Edit difference data
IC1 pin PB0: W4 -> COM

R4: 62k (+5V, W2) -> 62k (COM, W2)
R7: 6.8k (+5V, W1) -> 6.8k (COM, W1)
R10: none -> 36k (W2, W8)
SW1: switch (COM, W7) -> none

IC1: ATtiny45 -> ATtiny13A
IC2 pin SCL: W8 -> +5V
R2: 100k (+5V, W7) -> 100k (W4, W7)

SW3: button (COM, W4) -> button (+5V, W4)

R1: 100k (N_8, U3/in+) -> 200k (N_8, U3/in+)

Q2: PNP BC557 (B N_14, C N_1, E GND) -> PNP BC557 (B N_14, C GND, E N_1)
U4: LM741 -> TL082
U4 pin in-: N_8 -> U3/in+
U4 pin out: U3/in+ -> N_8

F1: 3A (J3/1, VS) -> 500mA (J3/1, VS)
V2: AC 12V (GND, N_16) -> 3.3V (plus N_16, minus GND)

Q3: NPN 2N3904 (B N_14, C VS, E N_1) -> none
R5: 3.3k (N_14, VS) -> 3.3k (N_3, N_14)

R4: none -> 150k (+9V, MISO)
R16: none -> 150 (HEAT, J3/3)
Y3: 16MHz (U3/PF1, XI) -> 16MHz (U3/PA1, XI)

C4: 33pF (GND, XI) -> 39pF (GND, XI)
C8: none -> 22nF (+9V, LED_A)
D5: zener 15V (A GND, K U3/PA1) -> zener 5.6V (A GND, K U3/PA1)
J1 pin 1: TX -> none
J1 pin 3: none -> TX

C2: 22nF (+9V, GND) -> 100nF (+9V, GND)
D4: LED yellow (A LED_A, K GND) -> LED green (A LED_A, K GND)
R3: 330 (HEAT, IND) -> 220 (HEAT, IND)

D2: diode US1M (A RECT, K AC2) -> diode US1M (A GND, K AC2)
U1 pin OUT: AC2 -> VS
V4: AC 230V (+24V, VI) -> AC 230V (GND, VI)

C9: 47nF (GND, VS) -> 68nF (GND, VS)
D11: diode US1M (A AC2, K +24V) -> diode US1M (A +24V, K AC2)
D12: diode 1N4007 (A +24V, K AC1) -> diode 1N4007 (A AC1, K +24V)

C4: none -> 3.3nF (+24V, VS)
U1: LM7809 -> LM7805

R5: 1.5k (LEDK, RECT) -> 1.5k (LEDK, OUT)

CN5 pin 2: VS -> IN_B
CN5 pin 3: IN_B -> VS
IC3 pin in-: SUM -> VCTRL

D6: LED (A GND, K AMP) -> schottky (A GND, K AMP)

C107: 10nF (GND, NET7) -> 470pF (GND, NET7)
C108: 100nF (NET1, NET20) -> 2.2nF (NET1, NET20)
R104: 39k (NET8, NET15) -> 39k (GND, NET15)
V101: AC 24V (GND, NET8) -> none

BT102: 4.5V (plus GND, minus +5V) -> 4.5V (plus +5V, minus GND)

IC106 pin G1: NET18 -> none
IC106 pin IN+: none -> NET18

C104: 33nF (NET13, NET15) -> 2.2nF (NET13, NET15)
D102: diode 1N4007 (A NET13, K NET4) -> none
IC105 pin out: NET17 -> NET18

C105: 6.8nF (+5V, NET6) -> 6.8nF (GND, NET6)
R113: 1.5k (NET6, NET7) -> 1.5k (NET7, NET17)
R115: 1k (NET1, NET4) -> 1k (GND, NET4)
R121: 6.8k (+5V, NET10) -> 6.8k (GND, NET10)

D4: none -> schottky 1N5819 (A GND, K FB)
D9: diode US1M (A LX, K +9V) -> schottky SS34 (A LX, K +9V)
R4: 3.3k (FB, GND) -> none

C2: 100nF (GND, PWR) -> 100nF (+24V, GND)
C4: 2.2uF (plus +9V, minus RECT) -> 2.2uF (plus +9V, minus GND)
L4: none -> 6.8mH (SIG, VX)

■ The problem
The answer must be a word-for-word transcription of every record above.

■ Output of the exercise
IC1 pin PB0: W4 -> COM

R4: 62k (+5V, W2) -> 62k (COM, W2)
R7: 6.8k (+5V, W1) -> 6.8k (COM, W1)
R10: none -> 36k (W2, W8)
SW1: switch (COM, W7) -> none

IC1: ATtiny45 -> ATtiny13A
IC2 pin SCL: W8 -> +5V
R2: 100k (+5V, W7) -> 100k (W4, W7)

SW3: button (COM, W4) -> button (+5V, W4)

R1: 100k (N_8, U3/in+) -> 200k (N_8, U3/in+)

Q2: PNP BC557 (B N_14, C N_1, E GND) -> PNP BC557 (B N_14, C GND, E N_1)
U4: LM741 -> TL082
U4 pin in-: N_8 -> U3/in+
U4 pin out: U3/in+ -> N_8

F1: 3A (J3/1, VS) -> 500mA (J3/1, VS)
V2: AC 12V (GND, N_16) -> 3.3V (plus N_16, minus GND)

Q3: NPN 2N3904 (B N_14, C VS, E N_1) -> none
R5: 3.3k (N_14, VS) -> 3.3k (N_3, N_14)

R4: none -> 150k (+9V, MISO)
R16: none -> 150 (HEAT, J3/3)
Y3: 16MHz (U3/PF1, XI) -> 16MHz (U3/PA1, XI)

C4: 33pF (GND, XI) -> 39pF (GND, XI)
C8: none -> 22nF (+9V, LED_A)
D5: zener 15V (A GND, K U3/PA1) -> zener 5.6V (A GND, K U3/PA1)
J1 pin 1: TX -> none
J1 pin 3: none -> TX

C2: 22nF (+9V, GND) -> 100nF (+9V, GND)
D4: LED yellow (A LED_A, K GND) -> LED green (A LED_A, K GND)
R3: 330 (HEAT, IND) -> 220 (HEAT, IND)

D2: diode US1M (A RECT, K AC2) -> diode US1M (A GND, K AC2)
U1 pin OUT: AC2 -> VS
V4: AC 230V (+24V, VI) -> AC 230V (GND, VI)

C9: 47nF (GND, VS) -> 68nF (GND, VS)
D11: diode US1M (A AC2, K +24V) -> diode US1M (A +24V, K AC2)
D12: diode 1N4007 (A +24V, K AC1) -> diode 1N4007 (A AC1, K +24V)

C4: none -> 3.3nF (+24V, VS)
U1: LM7809 -> LM7805

R5: 1.5k (LEDK, RECT) -> 1.5k (LEDK, OUT)

CN5 pin 2: VS -> IN_B
CN5 pin 3: IN_B -> VS
IC3 pin in-: SUM -> VCTRL

D6: LED (A GND, K AMP) -> schottky (A GND, K AMP)

C107: 10nF (GND, NET7) -> 470pF (GND, NET7)
C108: 100nF (NET1, NET20) -> 2.2nF (NET1, NET20)
R104: 39k (NET8, NET15) -> 39k (GND, NET15)
V101: AC 24V (GND, NET8) -> none

BT102: 4.5V (plus GND, minus +5V) -> 4.5V (plus +5V, minus GND)

IC106 pin G1: NET18 -> none
IC106 pin IN+: none -> NET18

C104: 33nF (NET13, NET15) -> 2.2nF (NET13, NET15)
D102: diode 1N4007 (A NET13, K NET4) -> none
IC105 pin out: NET17 -> NET18

C105: 6.8nF (+5V, NET6) -> 6.8nF (GND, NET6)
R113: 1.5k (NET6, NET7) -> 1.5k (NET7, NET17)
R115: 1k (NET1, NET4) -> 1k (GND, NET4)
R121: 6.8k (+5V, NET10) -> 6.8k (GND, NET10)

D4: none -> schottky 1N5819 (A GND, K FB)
D9: diode US1M (A LX, K +9V) -> schottky SS34 (A LX, K +9V)
R4: 3.3k (FB, GND) -> none

C2: 100nF (GND, PWR) -> 100nF (+24V, GND)
C4: 2.2uF (plus +9V, minus RECT) -> 2.2uF (plus +9V, minus GND)
L4: none -> 6.8mH (SIG, VX)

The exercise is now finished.